(Coordinate mapping data)
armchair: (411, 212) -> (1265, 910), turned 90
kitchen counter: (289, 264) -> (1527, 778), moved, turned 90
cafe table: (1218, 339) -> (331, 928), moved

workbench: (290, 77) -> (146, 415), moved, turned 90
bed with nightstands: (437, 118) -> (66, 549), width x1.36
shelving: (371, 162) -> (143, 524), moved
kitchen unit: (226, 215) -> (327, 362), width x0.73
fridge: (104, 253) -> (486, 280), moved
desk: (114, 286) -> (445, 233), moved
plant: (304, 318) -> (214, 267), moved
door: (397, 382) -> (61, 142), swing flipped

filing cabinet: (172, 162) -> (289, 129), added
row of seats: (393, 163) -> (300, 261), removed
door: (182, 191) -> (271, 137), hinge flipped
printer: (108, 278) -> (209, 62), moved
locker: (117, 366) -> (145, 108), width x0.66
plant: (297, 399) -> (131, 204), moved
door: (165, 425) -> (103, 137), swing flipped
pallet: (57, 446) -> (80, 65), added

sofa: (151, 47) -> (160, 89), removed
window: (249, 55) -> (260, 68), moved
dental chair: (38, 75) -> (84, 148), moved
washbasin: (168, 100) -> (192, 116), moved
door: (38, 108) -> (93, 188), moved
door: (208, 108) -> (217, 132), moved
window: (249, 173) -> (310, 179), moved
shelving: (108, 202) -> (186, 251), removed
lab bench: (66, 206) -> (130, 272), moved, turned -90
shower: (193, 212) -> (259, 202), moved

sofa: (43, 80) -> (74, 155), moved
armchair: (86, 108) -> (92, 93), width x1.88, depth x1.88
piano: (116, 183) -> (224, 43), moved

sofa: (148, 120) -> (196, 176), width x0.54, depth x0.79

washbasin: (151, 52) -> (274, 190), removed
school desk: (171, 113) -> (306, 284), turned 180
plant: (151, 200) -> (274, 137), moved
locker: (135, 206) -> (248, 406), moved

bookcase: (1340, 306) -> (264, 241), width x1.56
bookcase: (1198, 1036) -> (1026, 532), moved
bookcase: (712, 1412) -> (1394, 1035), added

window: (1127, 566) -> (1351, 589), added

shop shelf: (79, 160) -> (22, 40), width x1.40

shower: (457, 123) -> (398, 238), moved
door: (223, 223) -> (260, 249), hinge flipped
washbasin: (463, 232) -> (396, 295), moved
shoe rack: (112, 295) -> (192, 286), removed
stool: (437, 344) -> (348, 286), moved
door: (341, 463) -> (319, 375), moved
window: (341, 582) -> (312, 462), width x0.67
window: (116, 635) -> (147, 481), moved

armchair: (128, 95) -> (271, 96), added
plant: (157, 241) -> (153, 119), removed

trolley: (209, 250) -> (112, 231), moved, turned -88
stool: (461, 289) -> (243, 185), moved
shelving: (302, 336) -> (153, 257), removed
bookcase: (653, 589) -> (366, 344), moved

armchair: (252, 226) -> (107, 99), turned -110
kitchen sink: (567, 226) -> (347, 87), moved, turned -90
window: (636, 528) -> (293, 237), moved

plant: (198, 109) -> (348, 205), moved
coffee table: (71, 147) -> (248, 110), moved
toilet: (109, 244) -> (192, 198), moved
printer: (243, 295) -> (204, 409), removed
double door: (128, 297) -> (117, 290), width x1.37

WORK TASK - Above are some records; copy exactly the lines from the one with "shoe rack: (112, 295) -> (192, 286), removed" through the one with "trolley: (209, 250)", both included, and no others.

SOLUTION TO THE PROBLEM -
shoe rack: (112, 295) -> (192, 286), removed
stool: (437, 344) -> (348, 286), moved
door: (341, 463) -> (319, 375), moved
window: (341, 582) -> (312, 462), width x0.67
window: (116, 635) -> (147, 481), moved

armchair: (128, 95) -> (271, 96), added
plant: (157, 241) -> (153, 119), removed

trolley: (209, 250) -> (112, 231), moved, turned -88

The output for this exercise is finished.